▶ Task brief: Would you print out all of the data exactly and keep the pictures out of it?

▶ Provided material:
'''

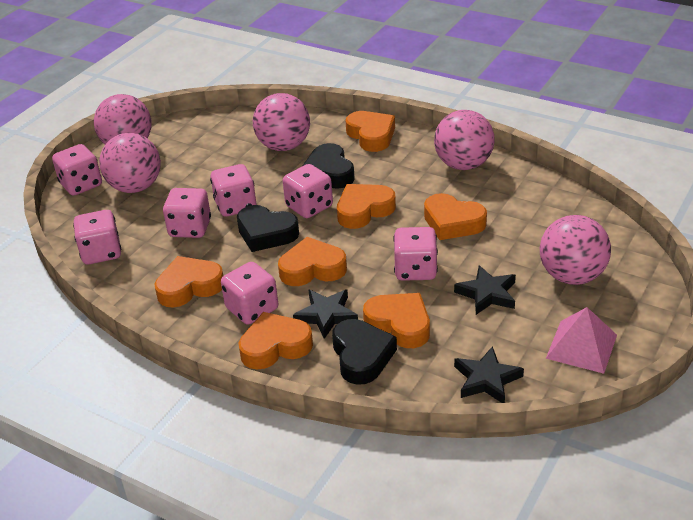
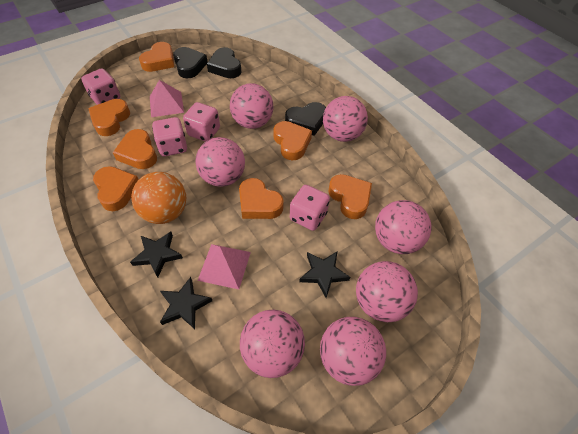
orange ball: 0 -> 1
pink ball: 5 -> 7
pink dice: 7 -> 4
pink pyramid: 1 -> 2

'''

▶ Answer space:
orange ball: 0 -> 1
pink ball: 5 -> 7
pink dice: 7 -> 4
pink pyramid: 1 -> 2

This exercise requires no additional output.